**What the task asks**
The following data needs to be repeated exactly, with all images excluded.

Coordinate-based change listings:
*** Block opens ***

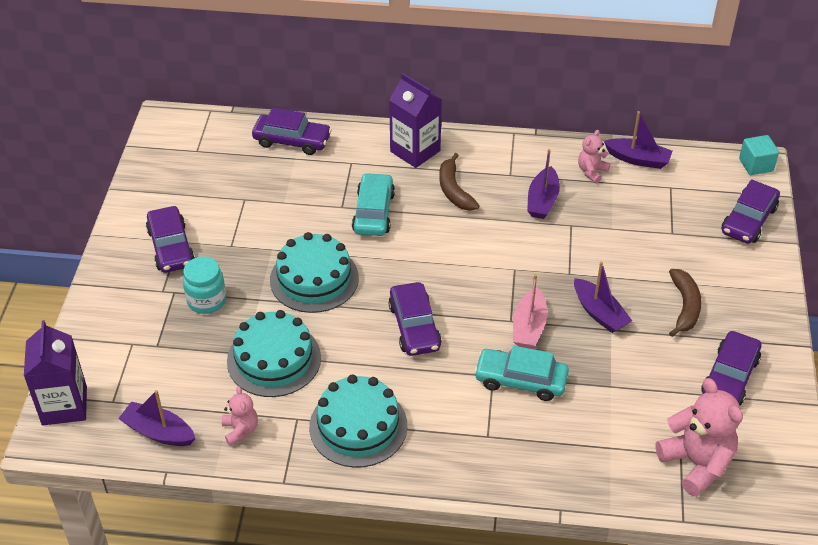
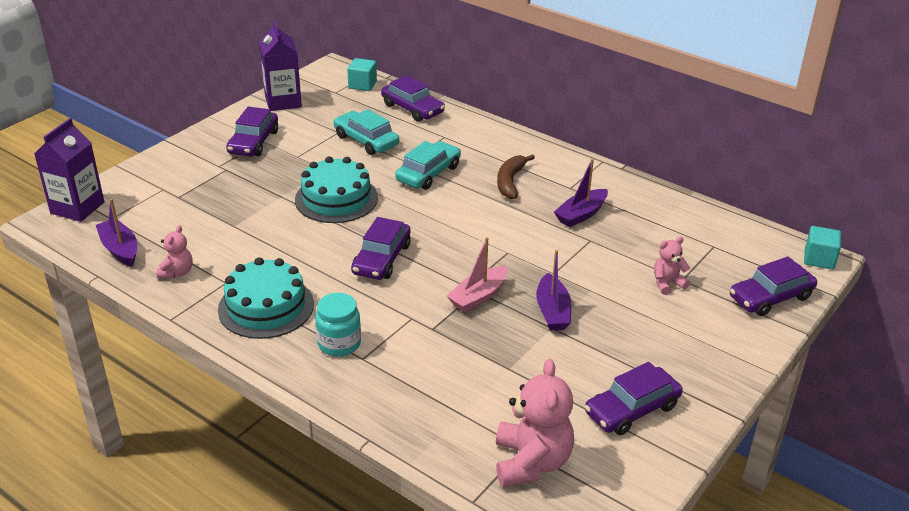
camera: 30 degrees right, 10 degrees down
(206, 300) = (243, 183): turquoise jar -> turquoise jar (339, 344)
(216, 130) = (362, 85): none -> turquoise cube
(274, 359) = (250, 237): turquoise cake -> none
(415, 151) = (504, 146): purple carton -> purple carton (283, 101)
(521, 380) = (432, 331): turquoise car -> turquoise car (366, 140)
(591, 171) = (647, 210): pink teddy bear -> pink teddy bear (667, 283)
(638, 159) = (701, 216): purple boat -> none
(684, 306) = (640, 338): brown banana -> none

*** Block closes ***

**Completed exercise**
camera: 30 degrees right, 10 degrees down
(206, 300) = (243, 183): turquoise jar -> turquoise jar (339, 344)
(216, 130) = (362, 85): none -> turquoise cube
(274, 359) = (250, 237): turquoise cake -> none
(415, 151) = (504, 146): purple carton -> purple carton (283, 101)
(521, 380) = (432, 331): turquoise car -> turquoise car (366, 140)
(591, 171) = (647, 210): pink teddy bear -> pink teddy bear (667, 283)
(638, 159) = (701, 216): purple boat -> none
(684, 306) = (640, 338): brown banana -> none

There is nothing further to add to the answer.